[Saved entries]

════════════════════

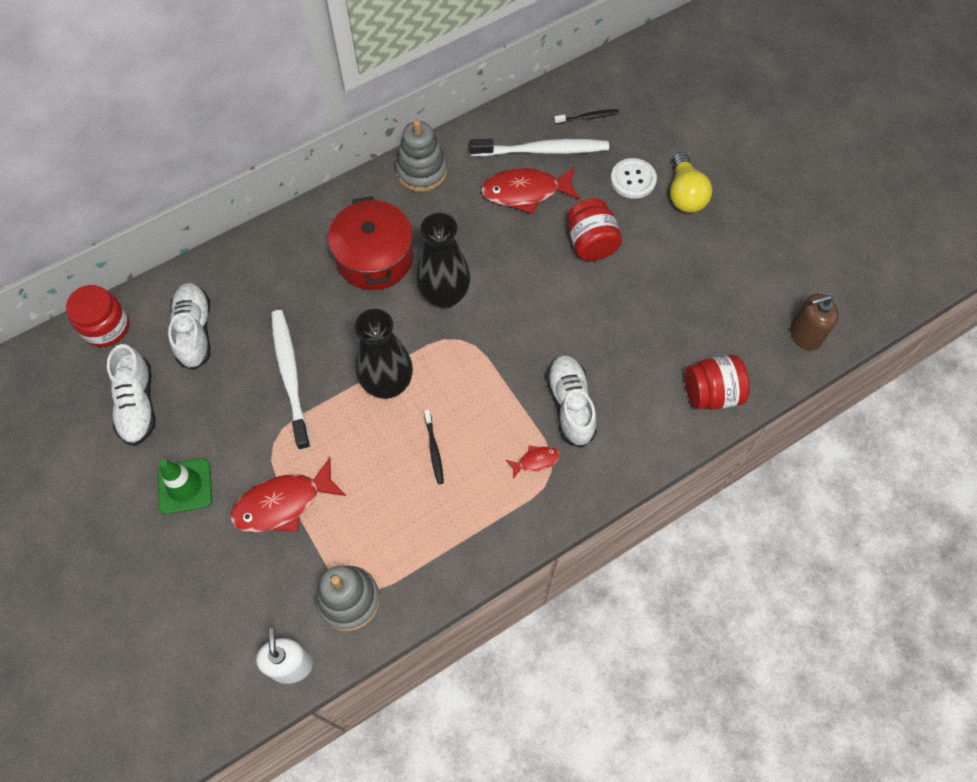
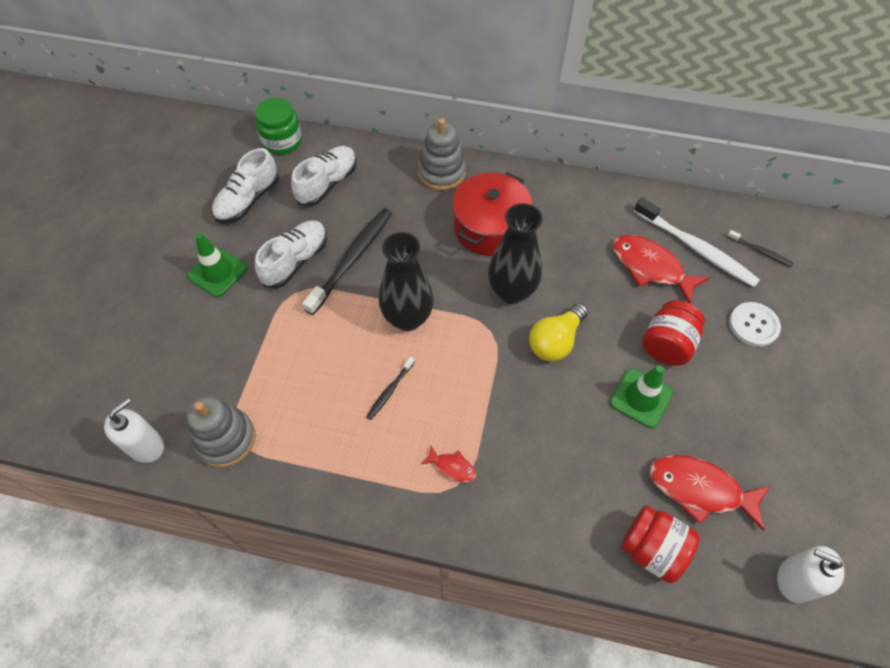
camera: 45 degrees right, 5 degrees down
(106, 327) = (282, 141): red jar -> green jar
(283, 504) = (258, 336): red fish -> red fish (699, 489)
(290, 376) = (352, 259): white toothbrush -> black toothbrush
(421, 171) = (585, 196): grey stacking toy -> grey stacking toy (441, 172)
(570, 405) = (523, 450): white shoe -> white shoe (296, 261)
(610, 297) = (641, 398): none -> green traffic cone
(685, 194) = (790, 371): yellow light bulb -> yellow light bulb (555, 341)
(805, 335) = (794, 580): brown soap dispenser -> white soap dispenser

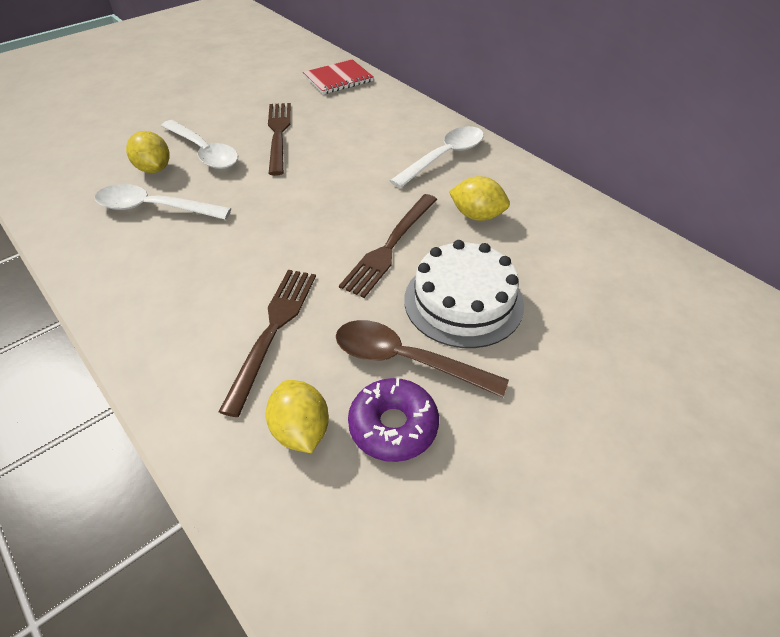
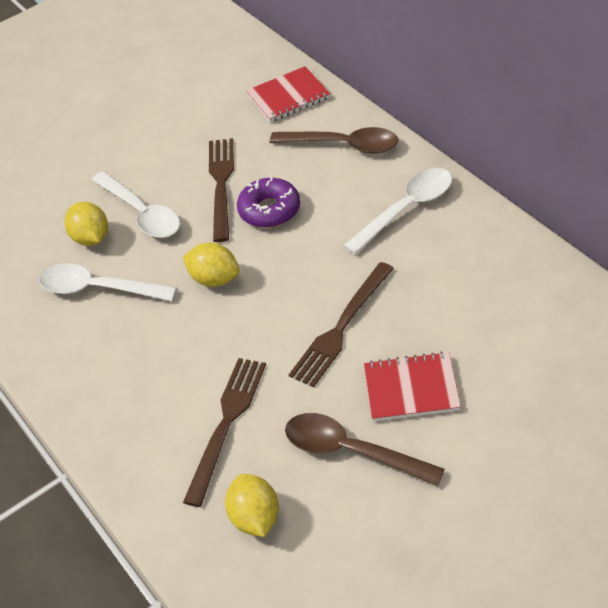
camera: 10 degrees right, 0 degrees up
(386, 112) = (343, 145): none -> brown spoon
(393, 426) = (337, 513): purple donut -> purple donut (269, 210)
(463, 301) = (411, 389): white cake -> red notebook
(477, 215) = (435, 287): yellow lemon -> yellow lemon (215, 279)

════════════════════

What must be output is the exact run of lines from the one holding "(685, 194) = (790, 371): yellow" through the end of the entries above, both ends included, minus the pictures.

■ **RESULT FOR THIS EXERCISE**:
(685, 194) = (790, 371): yellow light bulb -> yellow light bulb (555, 341)
(805, 335) = (794, 580): brown soap dispenser -> white soap dispenser

camera: 10 degrees right, 0 degrees up
(386, 112) = (343, 145): none -> brown spoon
(393, 426) = (337, 513): purple donut -> purple donut (269, 210)
(463, 301) = (411, 389): white cake -> red notebook
(477, 215) = (435, 287): yellow lemon -> yellow lemon (215, 279)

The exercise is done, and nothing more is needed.